> **TASK DIRECTIONS**: Reproduce verbatim all of the data given below, but do not carry over the images.
====== DATA EXTRACT ======
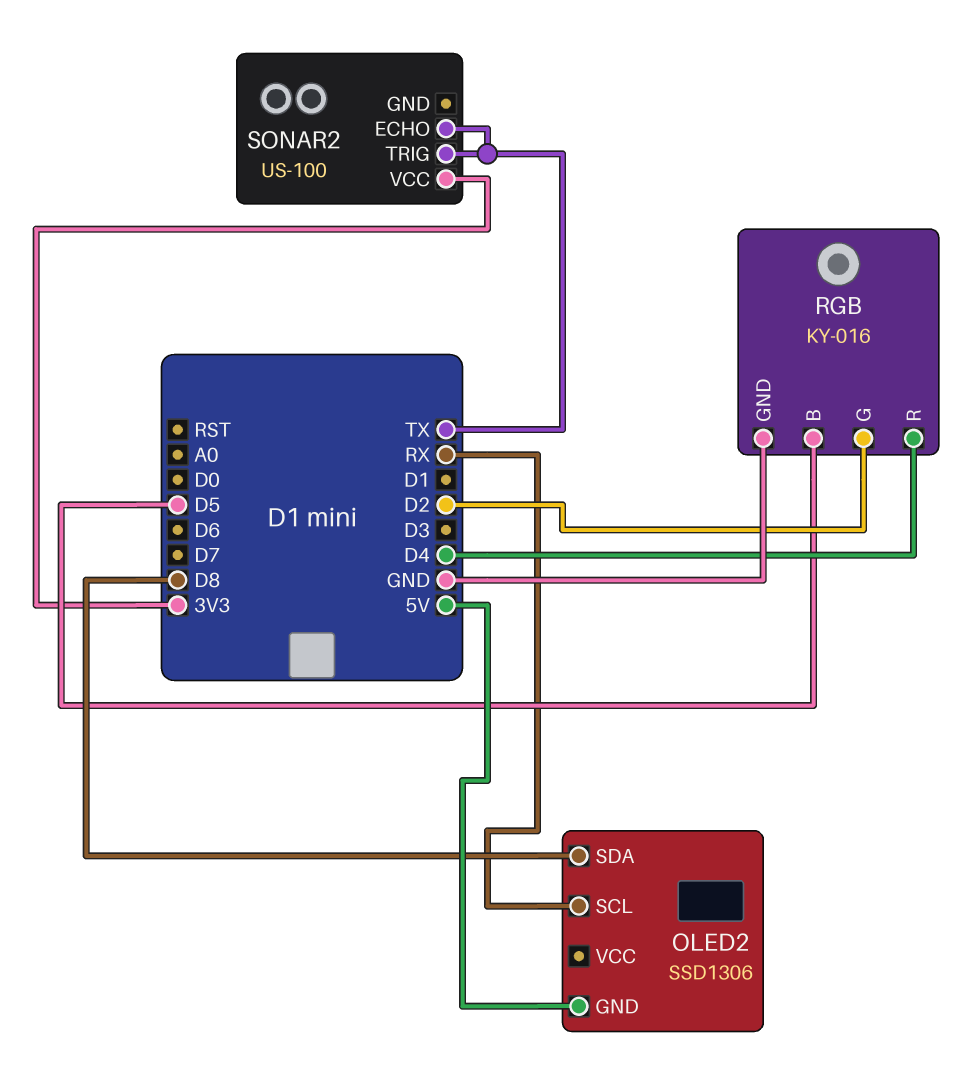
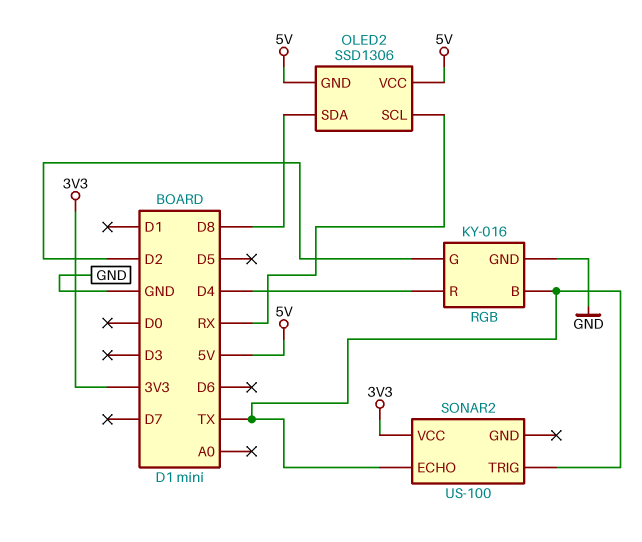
OLED2 pin VCC: none -> 5V
RGB pin B: D5 -> TX

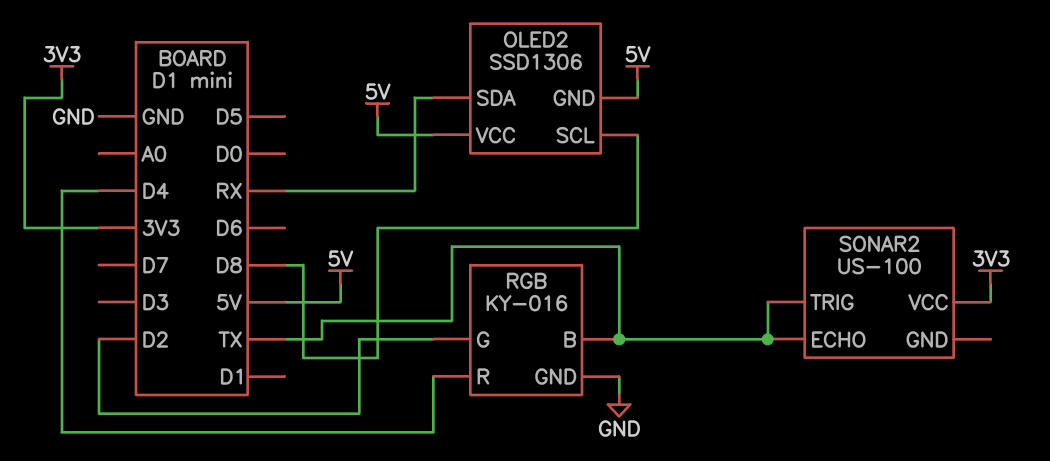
OLED2 pin SCL: RX -> D8
OLED2 pin SDA: D8 -> RX

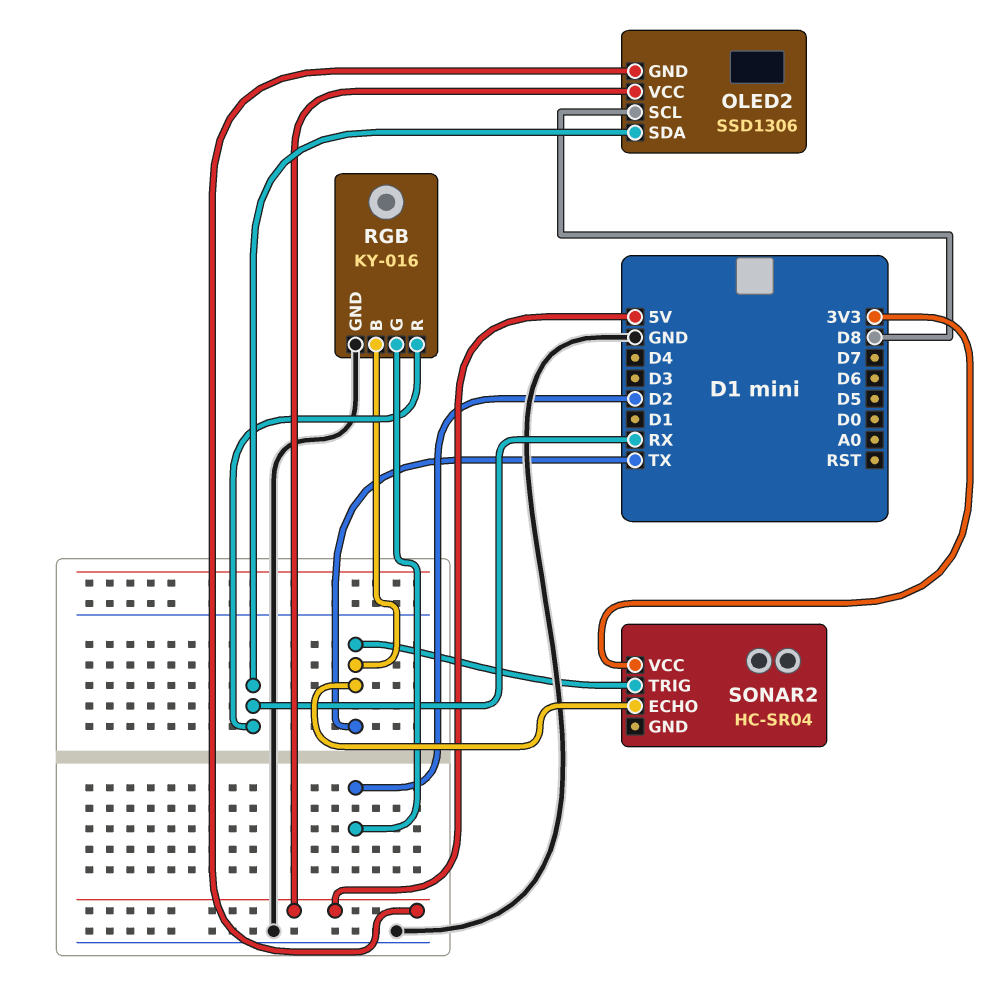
RGB pin R: D4 -> RX
SONAR2: US-100 -> HC-SR04

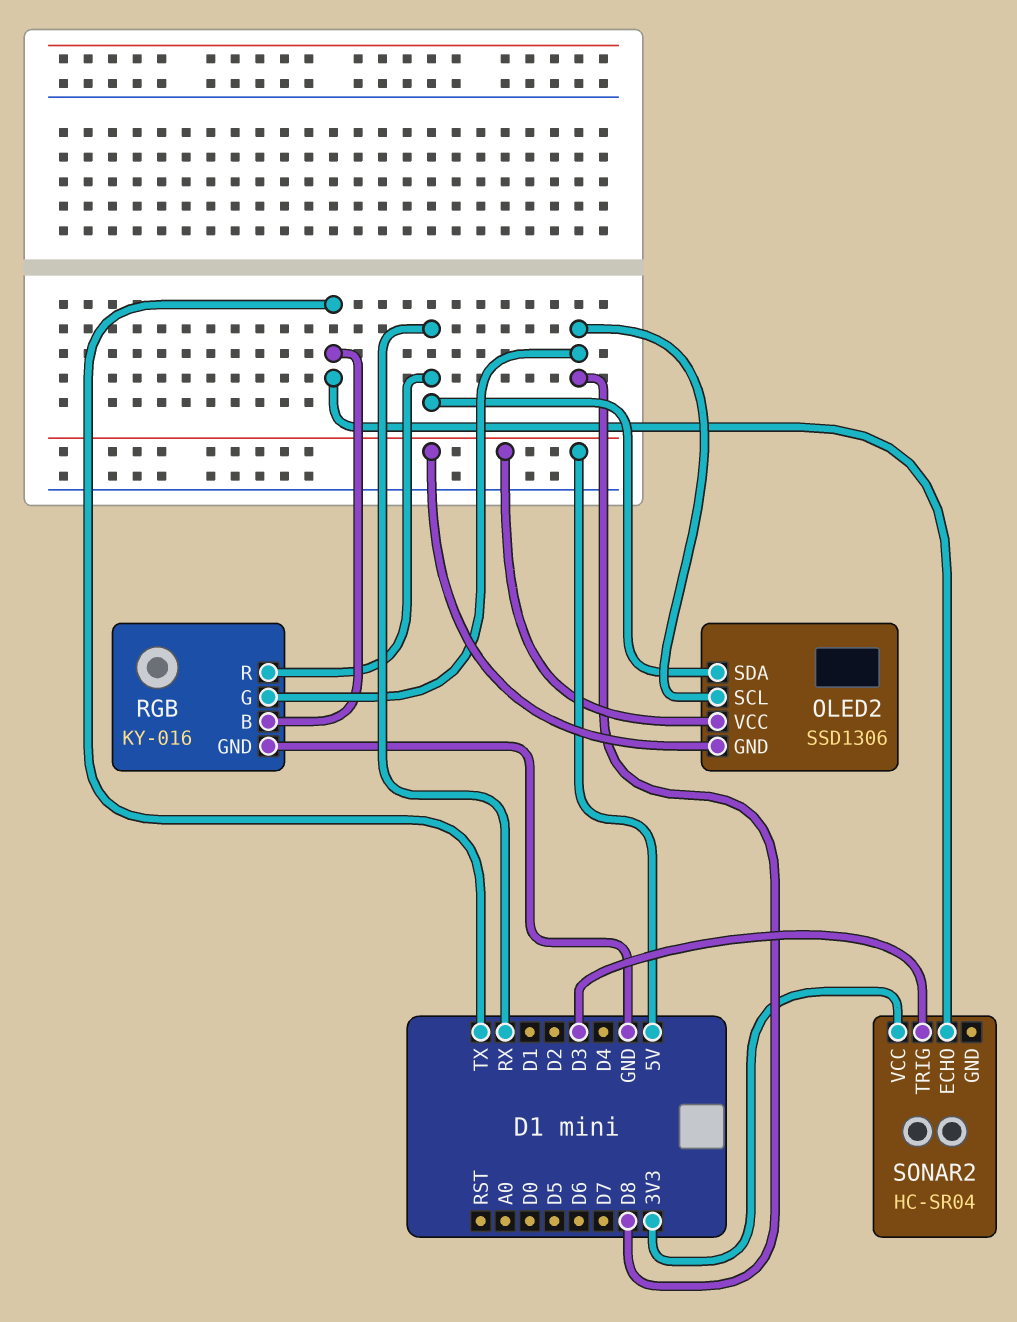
RGB pin G: D2 -> D8
SONAR2 pin TRIG: TX -> D3

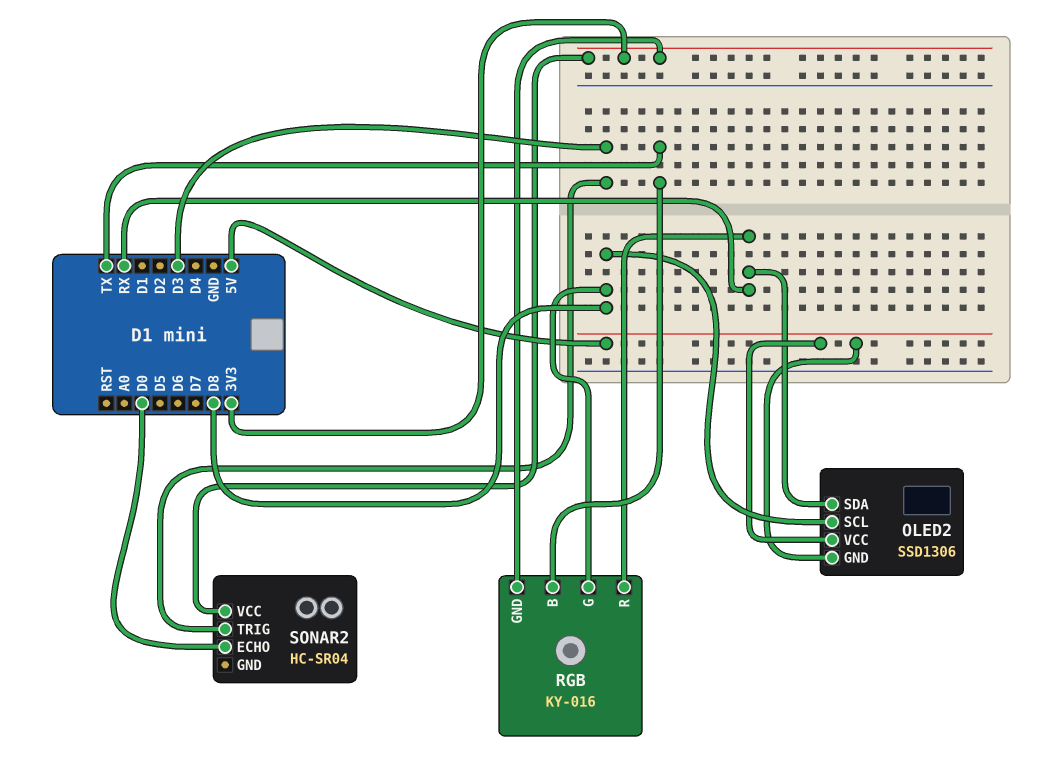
RGB pin GND: GND -> 3V3
SONAR2 pin ECHO: TX -> D0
======
> **EXERCISE OUTPUT**:
OLED2 pin VCC: none -> 5V
RGB pin B: D5 -> TX

OLED2 pin SCL: RX -> D8
OLED2 pin SDA: D8 -> RX

RGB pin R: D4 -> RX
SONAR2: US-100 -> HC-SR04

RGB pin G: D2 -> D8
SONAR2 pin TRIG: TX -> D3

RGB pin GND: GND -> 3V3
SONAR2 pin ECHO: TX -> D0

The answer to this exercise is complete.